Scan the listing for "apple" and copy out each line that has it.
[MATERIAL SHOWN — start]
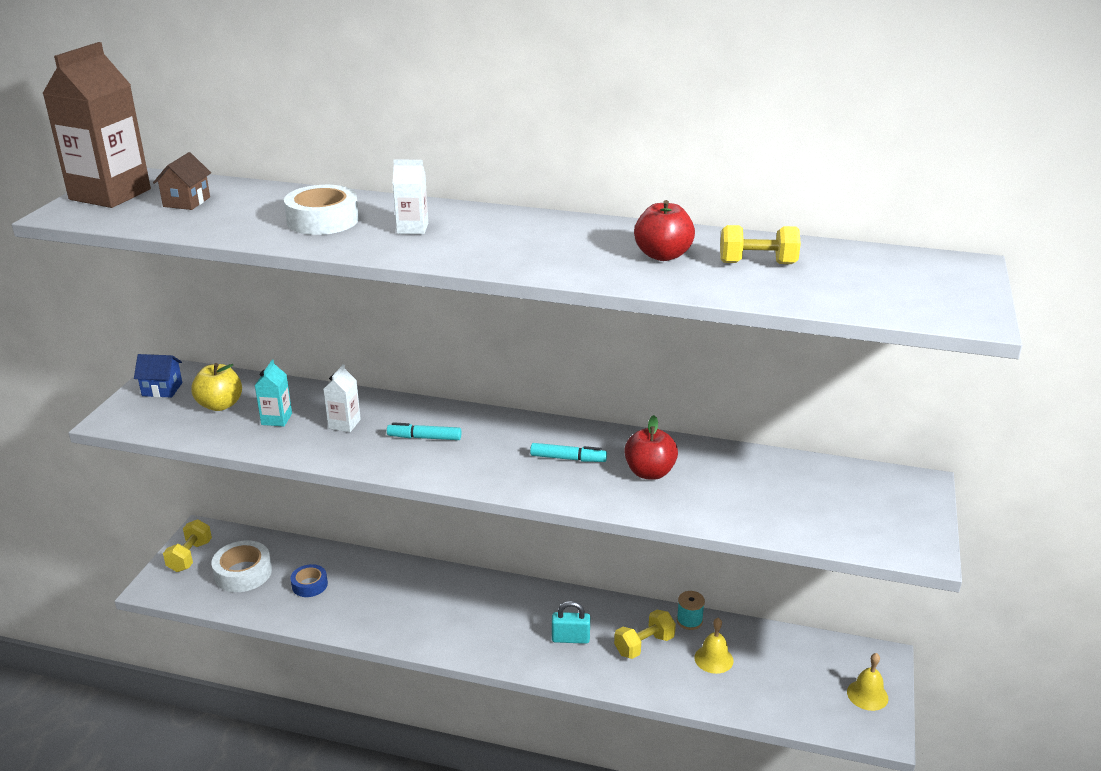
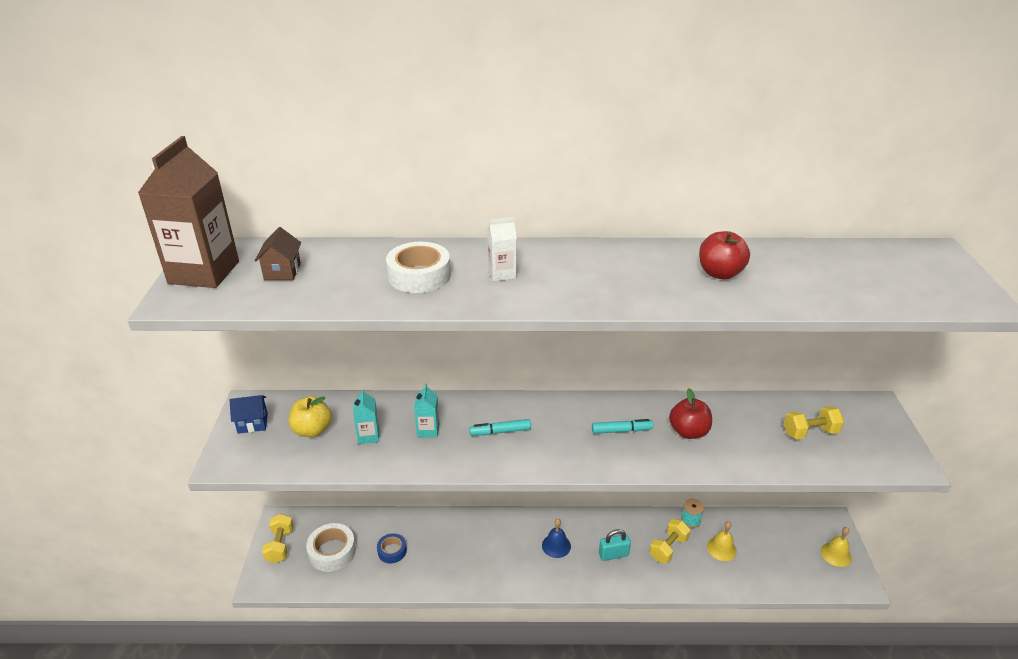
camera: 15 degrees left, 5 degrees up
(344, 424) = (428, 430): white carton -> turquoise carton
(504, 616) = (556, 545): none -> blue bell
(757, 263) = (794, 271): yellow dumbbell -> yellow dumbbell (810, 432)

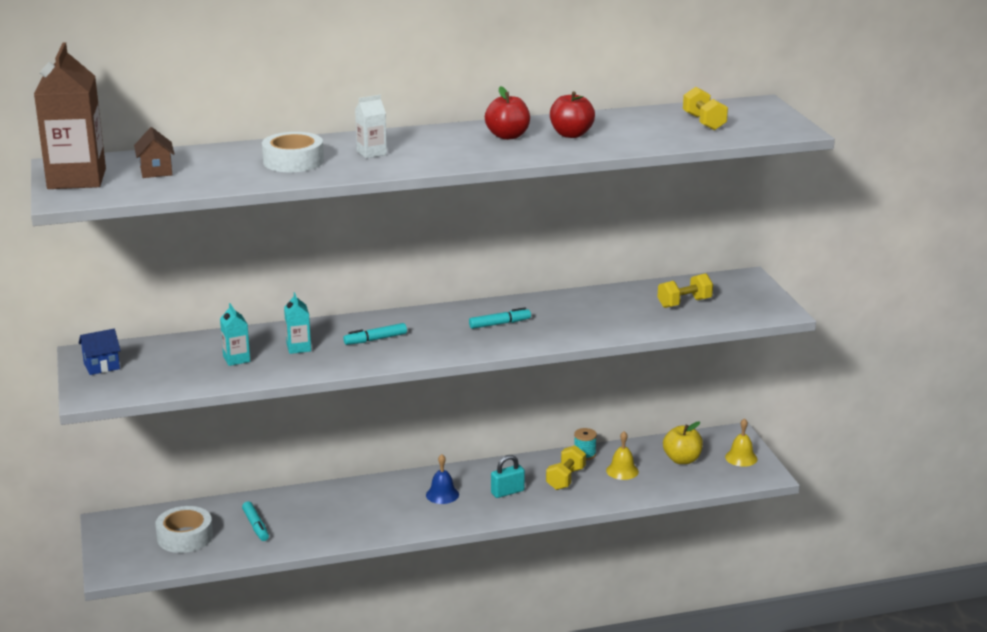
camera: 15 degrees left, 10 degrees down
(280, 545) = (119, 541): yellow dumbbell -> yellow dumbbell (704, 122)
(312, 430) = (172, 363): yellow apple -> yellow apple (682, 460)
(392, 551) = (256, 526): blue tape -> turquoise marker
(688, 432) = (566, 317): red apple -> red apple (507, 136)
[MATERIAL SHOWN — finish]
▸ THE ANSWER:
(312, 430) = (172, 363): yellow apple -> yellow apple (682, 460)
(688, 432) = (566, 317): red apple -> red apple (507, 136)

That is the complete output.